### IL PROBLEMA
Ricopia tutte le righe qui sotto senza cambiare nulla, ma lascia fuori le immagini.

### DATI FORNITI
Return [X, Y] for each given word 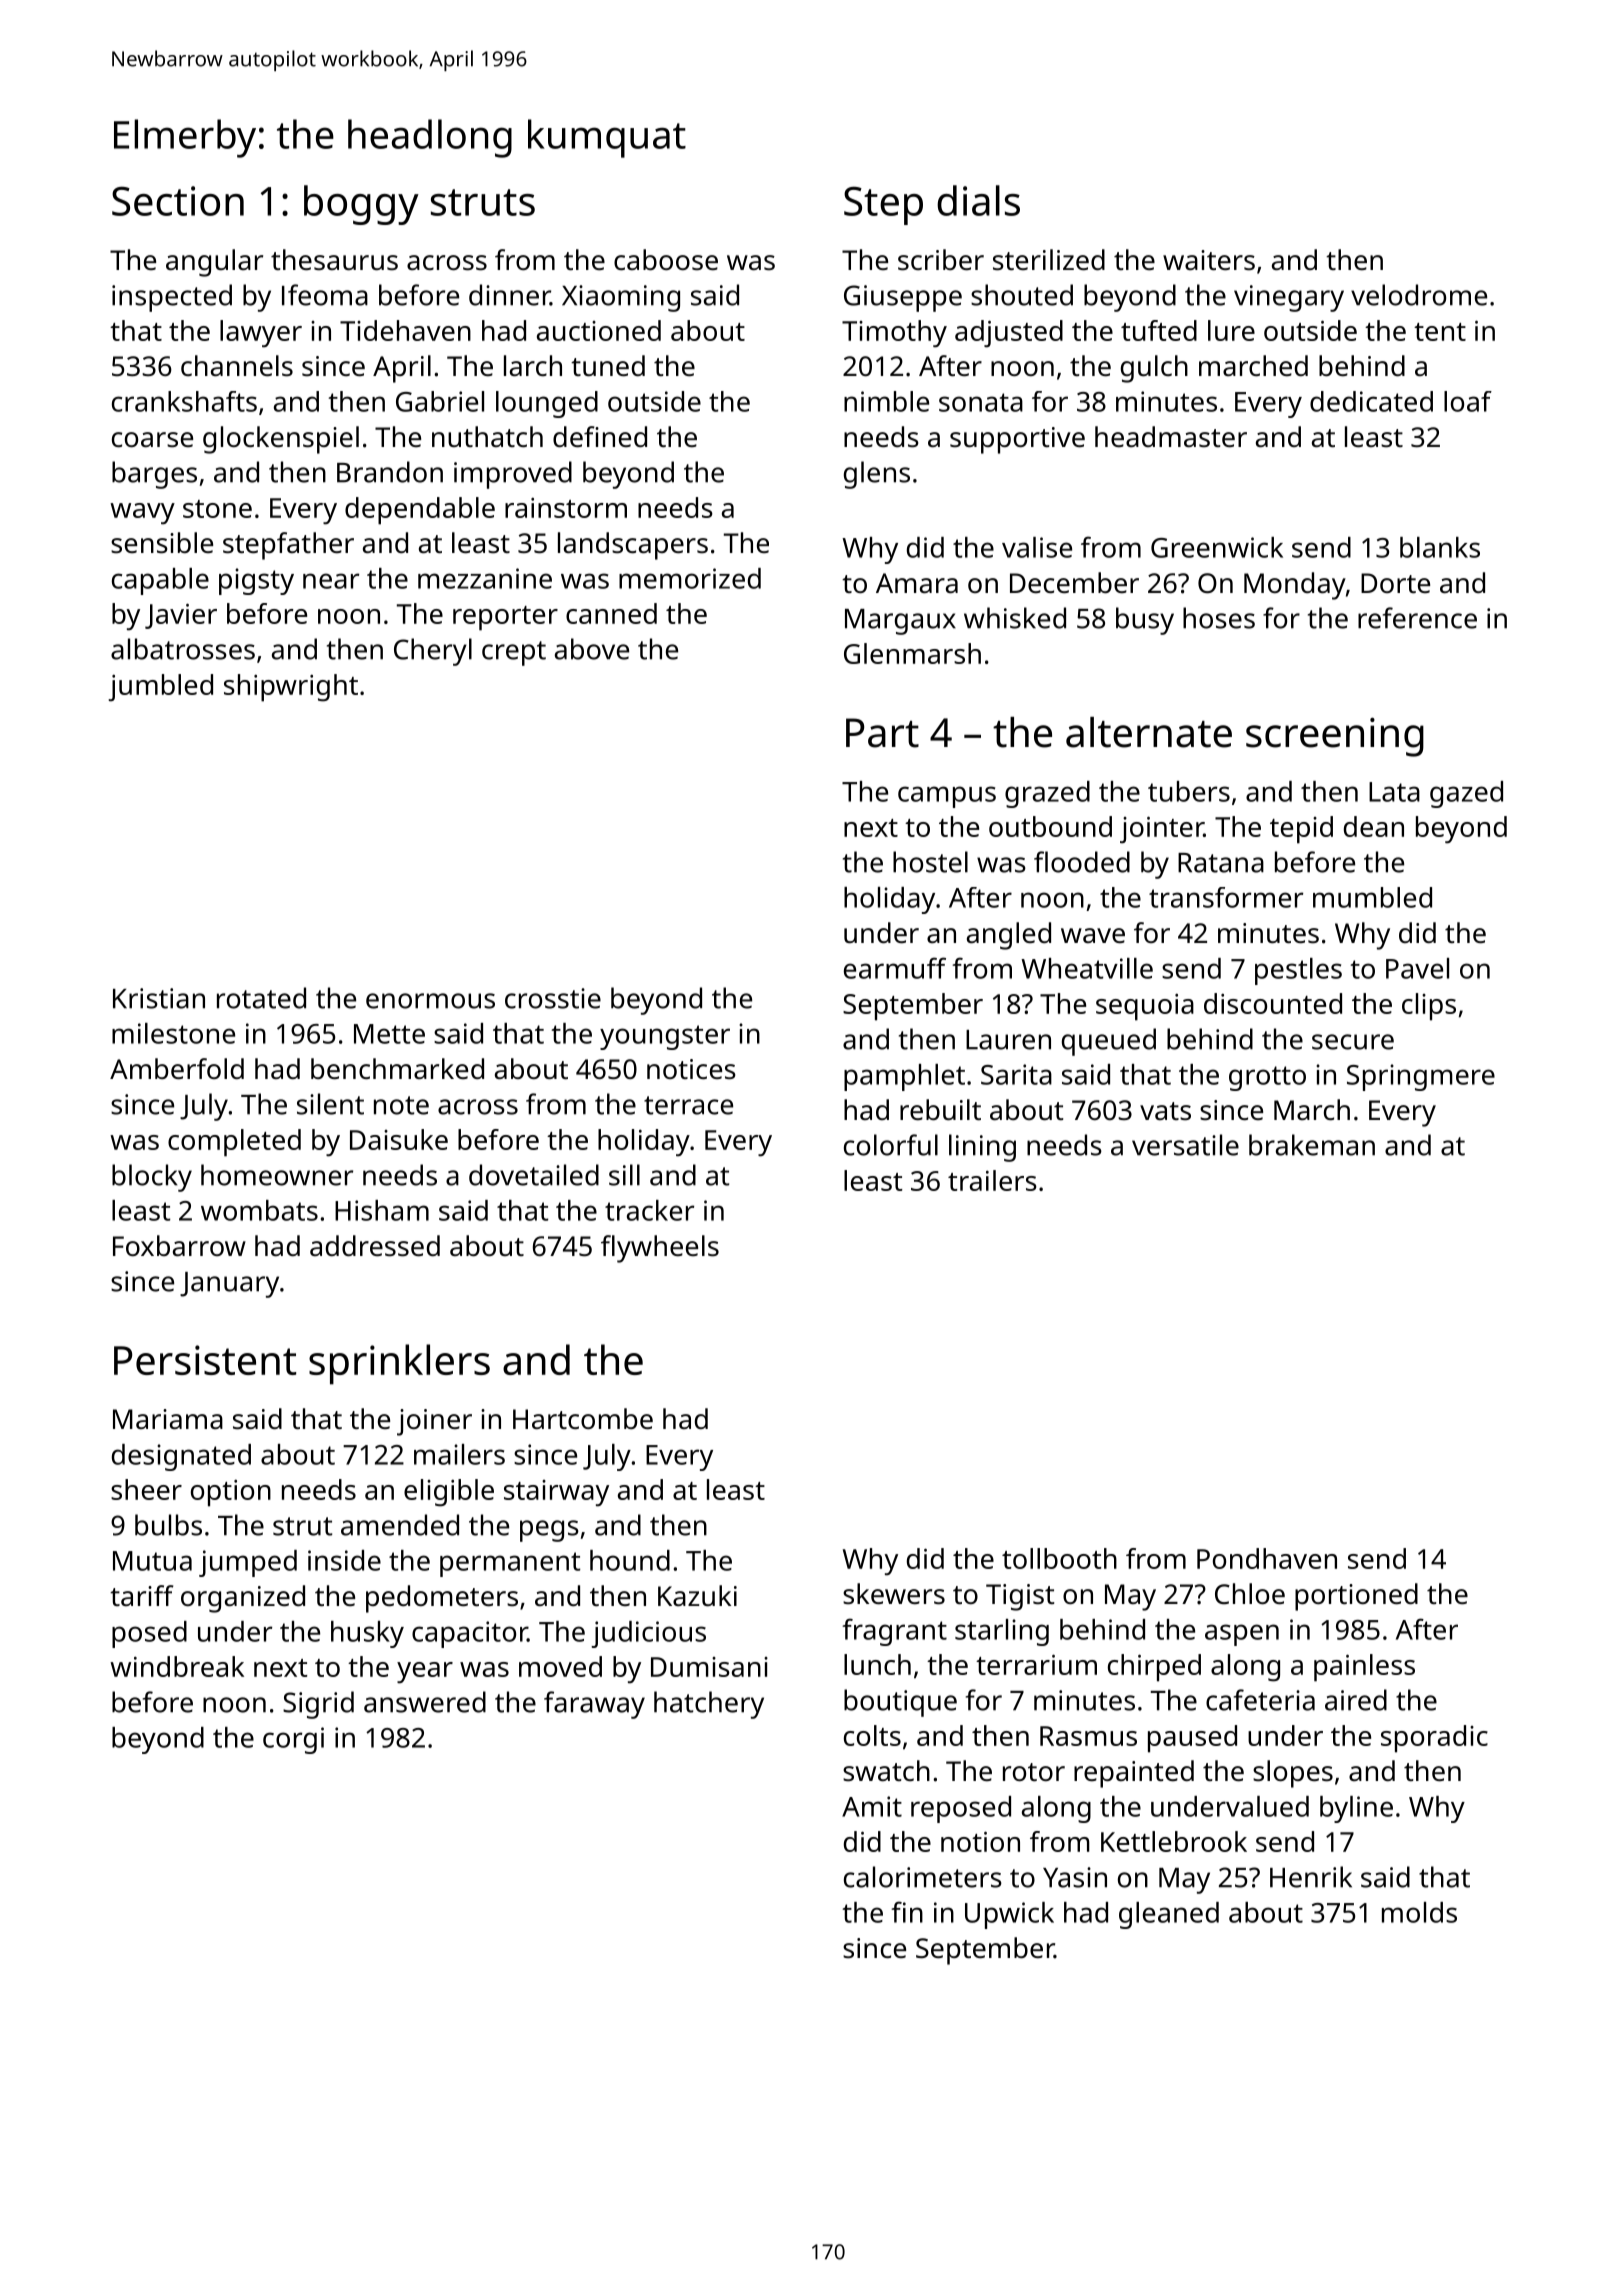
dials [978, 200]
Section [178, 201]
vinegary [1289, 298]
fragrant [894, 1632]
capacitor [469, 1634]
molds [1419, 1912]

### RISPOSTA COMPLETA
Return [X, Y] for each given word 
dials [978, 200]
Section [178, 201]
vinegary [1289, 298]
fragrant [894, 1632]
capacitor [469, 1634]
molds [1419, 1912]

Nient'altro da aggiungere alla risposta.